WHAT YOU WILL DO —
Starting with the line that holds "Ei [schwarz] <117", copy out each remaining line of the listing below, up to and including the last one, and include nothing else.
..............................
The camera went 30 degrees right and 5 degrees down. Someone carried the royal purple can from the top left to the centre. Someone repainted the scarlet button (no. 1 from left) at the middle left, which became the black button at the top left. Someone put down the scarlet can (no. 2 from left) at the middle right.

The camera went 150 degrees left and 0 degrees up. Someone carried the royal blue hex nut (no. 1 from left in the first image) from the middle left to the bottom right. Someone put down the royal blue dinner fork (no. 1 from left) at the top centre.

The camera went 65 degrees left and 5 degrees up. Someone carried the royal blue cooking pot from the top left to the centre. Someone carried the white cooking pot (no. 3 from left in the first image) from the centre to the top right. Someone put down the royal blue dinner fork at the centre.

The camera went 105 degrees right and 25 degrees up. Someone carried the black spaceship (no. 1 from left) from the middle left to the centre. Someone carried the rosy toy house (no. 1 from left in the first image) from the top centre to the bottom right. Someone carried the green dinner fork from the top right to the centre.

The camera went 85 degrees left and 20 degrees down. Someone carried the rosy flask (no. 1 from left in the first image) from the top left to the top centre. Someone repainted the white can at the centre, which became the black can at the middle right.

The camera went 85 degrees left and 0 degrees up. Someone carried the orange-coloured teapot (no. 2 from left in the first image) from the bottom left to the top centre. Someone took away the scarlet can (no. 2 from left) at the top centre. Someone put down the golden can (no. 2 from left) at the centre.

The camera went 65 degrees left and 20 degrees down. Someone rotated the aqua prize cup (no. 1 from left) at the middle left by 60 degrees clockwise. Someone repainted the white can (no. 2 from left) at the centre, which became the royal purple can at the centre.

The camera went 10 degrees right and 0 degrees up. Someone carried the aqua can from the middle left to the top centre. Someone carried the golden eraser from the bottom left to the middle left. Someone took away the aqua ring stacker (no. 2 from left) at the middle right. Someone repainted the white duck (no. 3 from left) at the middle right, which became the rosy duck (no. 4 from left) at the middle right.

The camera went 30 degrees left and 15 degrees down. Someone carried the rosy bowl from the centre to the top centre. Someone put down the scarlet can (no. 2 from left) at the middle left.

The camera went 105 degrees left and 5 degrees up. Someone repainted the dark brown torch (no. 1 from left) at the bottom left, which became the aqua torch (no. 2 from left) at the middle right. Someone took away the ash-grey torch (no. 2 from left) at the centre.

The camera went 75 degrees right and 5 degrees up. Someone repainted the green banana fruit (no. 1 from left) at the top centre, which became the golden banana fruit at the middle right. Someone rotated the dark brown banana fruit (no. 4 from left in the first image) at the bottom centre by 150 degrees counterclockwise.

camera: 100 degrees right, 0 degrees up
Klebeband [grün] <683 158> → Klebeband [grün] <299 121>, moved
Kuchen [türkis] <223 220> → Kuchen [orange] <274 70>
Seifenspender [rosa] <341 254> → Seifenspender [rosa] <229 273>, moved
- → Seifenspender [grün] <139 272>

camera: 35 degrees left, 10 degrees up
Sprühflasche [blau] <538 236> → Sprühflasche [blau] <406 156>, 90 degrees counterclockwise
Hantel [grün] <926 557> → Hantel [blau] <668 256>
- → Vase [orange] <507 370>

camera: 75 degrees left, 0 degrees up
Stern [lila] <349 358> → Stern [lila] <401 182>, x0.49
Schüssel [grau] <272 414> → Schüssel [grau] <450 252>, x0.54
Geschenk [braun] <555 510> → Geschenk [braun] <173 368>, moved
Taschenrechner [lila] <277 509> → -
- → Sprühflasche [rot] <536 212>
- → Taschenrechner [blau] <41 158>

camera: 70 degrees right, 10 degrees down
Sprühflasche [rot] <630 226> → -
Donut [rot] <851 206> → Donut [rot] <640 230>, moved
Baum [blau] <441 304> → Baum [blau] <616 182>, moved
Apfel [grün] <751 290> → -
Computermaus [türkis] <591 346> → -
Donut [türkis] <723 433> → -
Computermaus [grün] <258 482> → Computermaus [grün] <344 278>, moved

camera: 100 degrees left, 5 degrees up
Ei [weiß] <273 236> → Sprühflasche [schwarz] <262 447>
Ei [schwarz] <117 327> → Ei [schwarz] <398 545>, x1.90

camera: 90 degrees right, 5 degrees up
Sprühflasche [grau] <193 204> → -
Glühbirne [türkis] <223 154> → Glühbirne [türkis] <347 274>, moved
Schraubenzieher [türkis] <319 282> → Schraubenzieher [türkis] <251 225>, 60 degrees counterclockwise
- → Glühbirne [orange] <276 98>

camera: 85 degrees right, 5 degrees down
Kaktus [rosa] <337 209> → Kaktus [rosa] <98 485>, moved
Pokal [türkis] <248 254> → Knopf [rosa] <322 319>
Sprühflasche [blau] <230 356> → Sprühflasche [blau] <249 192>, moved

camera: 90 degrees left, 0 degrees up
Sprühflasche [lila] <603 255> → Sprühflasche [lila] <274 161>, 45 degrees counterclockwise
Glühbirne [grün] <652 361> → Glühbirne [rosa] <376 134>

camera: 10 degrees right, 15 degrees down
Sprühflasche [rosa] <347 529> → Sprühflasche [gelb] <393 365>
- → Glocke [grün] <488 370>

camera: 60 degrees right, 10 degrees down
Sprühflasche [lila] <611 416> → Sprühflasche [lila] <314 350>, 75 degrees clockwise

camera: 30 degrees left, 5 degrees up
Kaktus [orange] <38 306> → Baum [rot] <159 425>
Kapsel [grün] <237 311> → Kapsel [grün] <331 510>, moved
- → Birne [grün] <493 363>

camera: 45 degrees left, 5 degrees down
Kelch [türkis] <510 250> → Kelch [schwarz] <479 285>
..............................
TASK ANSWER —
Ei [schwarz] <117 327> → Ei [schwarz] <398 545>, x1.90

camera: 90 degrees right, 5 degrees up
Sprühflasche [grau] <193 204> → -
Glühbirne [türkis] <223 154> → Glühbirne [türkis] <347 274>, moved
Schraubenzieher [türkis] <319 282> → Schraubenzieher [türkis] <251 225>, 60 degrees counterclockwise
- → Glühbirne [orange] <276 98>

camera: 85 degrees right, 5 degrees down
Kaktus [rosa] <337 209> → Kaktus [rosa] <98 485>, moved
Pokal [türkis] <248 254> → Knopf [rosa] <322 319>
Sprühflasche [blau] <230 356> → Sprühflasche [blau] <249 192>, moved

camera: 90 degrees left, 0 degrees up
Sprühflasche [lila] <603 255> → Sprühflasche [lila] <274 161>, 45 degrees counterclockwise
Glühbirne [grün] <652 361> → Glühbirne [rosa] <376 134>

camera: 10 degrees right, 15 degrees down
Sprühflasche [rosa] <347 529> → Sprühflasche [gelb] <393 365>
- → Glocke [grün] <488 370>

camera: 60 degrees right, 10 degrees down
Sprühflasche [lila] <611 416> → Sprühflasche [lila] <314 350>, 75 degrees clockwise

camera: 30 degrees left, 5 degrees up
Kaktus [orange] <38 306> → Baum [rot] <159 425>
Kapsel [grün] <237 311> → Kapsel [grün] <331 510>, moved
- → Birne [grün] <493 363>

camera: 45 degrees left, 5 degrees down
Kelch [türkis] <510 250> → Kelch [schwarz] <479 285>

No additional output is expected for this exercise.